(Object correspondence data)
----------

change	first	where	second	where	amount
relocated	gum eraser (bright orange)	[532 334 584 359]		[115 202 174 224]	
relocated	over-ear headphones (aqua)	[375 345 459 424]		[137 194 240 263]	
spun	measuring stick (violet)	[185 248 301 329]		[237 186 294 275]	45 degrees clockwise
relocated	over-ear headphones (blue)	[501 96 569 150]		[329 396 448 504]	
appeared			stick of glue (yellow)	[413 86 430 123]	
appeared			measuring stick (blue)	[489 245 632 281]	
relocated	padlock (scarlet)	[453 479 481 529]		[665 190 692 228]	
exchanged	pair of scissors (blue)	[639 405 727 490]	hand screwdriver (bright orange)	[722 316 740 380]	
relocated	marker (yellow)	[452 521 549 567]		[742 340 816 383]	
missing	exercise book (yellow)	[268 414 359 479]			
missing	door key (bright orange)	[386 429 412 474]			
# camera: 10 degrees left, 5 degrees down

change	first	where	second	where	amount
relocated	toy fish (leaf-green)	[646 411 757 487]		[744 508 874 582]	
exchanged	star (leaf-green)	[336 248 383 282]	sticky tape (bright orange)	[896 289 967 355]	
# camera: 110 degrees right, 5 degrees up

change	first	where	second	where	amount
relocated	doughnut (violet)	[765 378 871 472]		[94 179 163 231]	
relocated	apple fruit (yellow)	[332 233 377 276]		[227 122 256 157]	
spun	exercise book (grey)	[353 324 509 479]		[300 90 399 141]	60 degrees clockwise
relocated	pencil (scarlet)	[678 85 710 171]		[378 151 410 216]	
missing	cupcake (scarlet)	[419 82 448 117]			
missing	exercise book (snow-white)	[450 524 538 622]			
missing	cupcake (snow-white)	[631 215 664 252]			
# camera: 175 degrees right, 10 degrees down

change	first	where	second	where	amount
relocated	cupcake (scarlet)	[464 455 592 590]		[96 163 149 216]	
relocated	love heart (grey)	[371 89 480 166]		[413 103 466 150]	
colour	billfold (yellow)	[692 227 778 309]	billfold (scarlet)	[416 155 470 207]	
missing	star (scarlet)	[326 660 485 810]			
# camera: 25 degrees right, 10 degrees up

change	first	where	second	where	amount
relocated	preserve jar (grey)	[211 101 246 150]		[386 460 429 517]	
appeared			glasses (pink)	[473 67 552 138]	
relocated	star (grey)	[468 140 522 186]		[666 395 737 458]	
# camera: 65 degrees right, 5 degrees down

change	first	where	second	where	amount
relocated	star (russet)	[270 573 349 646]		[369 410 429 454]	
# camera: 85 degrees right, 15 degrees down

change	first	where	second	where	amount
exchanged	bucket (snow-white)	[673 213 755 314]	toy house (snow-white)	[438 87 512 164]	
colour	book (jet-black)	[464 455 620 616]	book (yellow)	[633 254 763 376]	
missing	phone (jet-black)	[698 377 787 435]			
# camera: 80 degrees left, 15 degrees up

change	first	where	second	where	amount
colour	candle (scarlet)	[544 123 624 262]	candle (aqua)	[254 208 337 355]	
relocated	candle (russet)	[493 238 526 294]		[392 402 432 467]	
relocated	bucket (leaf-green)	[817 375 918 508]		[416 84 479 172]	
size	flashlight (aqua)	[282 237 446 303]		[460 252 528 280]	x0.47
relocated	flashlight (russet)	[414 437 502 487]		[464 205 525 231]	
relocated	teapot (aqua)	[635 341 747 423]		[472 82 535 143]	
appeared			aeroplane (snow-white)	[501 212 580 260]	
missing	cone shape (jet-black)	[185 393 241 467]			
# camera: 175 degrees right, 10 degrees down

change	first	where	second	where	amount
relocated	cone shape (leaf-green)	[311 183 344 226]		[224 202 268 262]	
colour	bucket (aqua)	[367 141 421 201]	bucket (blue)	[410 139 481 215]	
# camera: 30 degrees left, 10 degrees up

----------

* **TASK OBJECTIVE**
Every line above that has the string "headphones" needs to be copied.

* **WRITTEN ANSWER**
relocated	over-ear headphones (aqua)	[375 345 459 424]		[137 194 240 263]	
relocated	over-ear headphones (blue)	[501 96 569 150]		[329 396 448 504]	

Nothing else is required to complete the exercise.